■ Task goal
Every line in the records below between the one holding "blue semicircle: (546, 485)" and the one holding "gray circle: (178, 773) -> (241, 802), moved", inclusive, is to be set down exactly; all other lines are to be left out.

Start of Exercise data

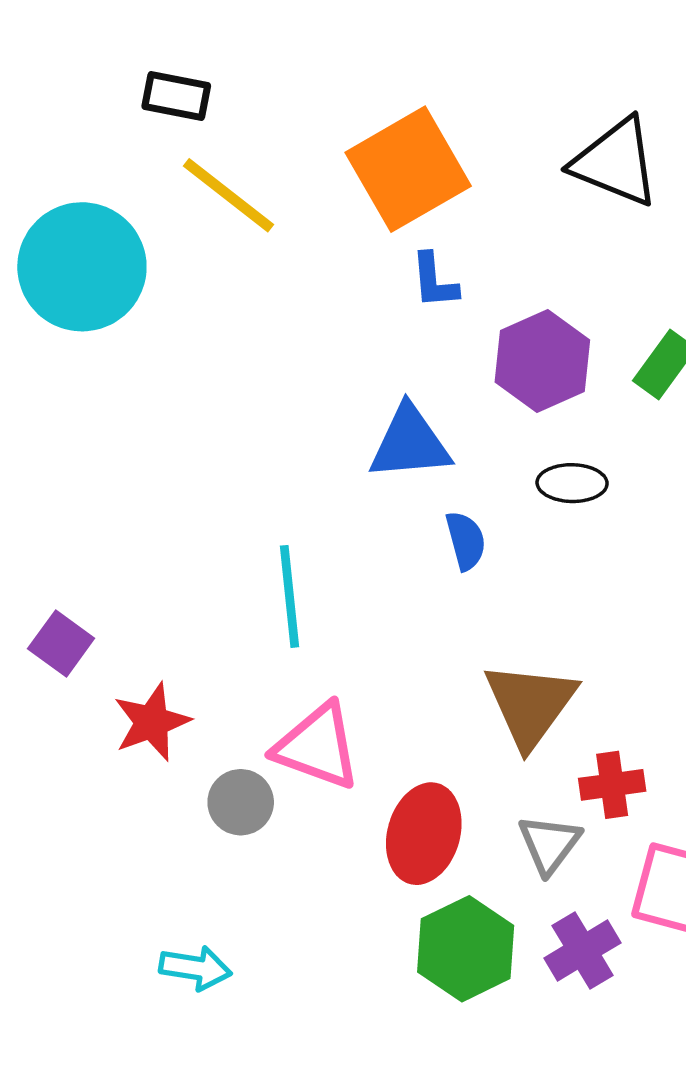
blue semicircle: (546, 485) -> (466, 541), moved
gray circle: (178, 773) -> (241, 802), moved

End of Exercise data
Start of Exercise data

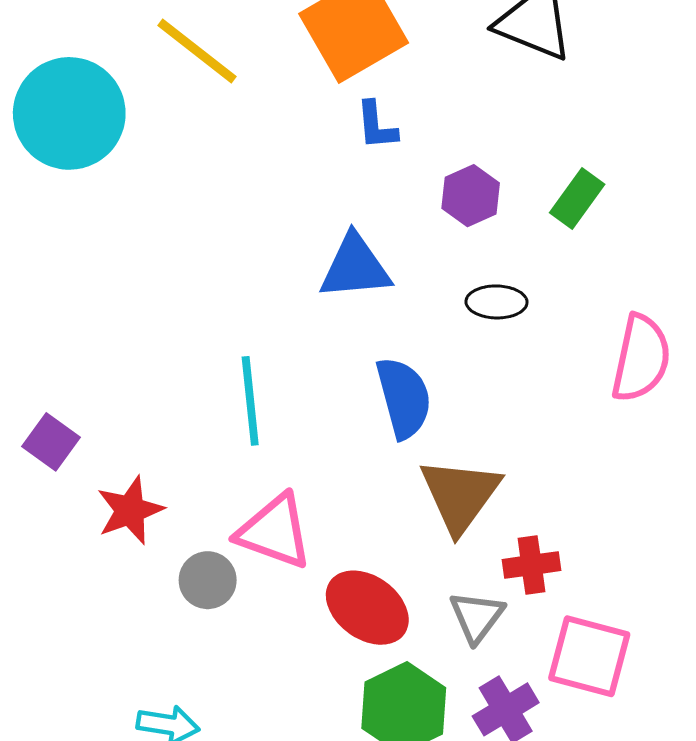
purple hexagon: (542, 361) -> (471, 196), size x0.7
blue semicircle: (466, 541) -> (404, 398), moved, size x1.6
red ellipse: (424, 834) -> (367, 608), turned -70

End of Exercise data

■ Response area
blue semicircle: (546, 485) -> (466, 541), moved
gray circle: (178, 773) -> (241, 802), moved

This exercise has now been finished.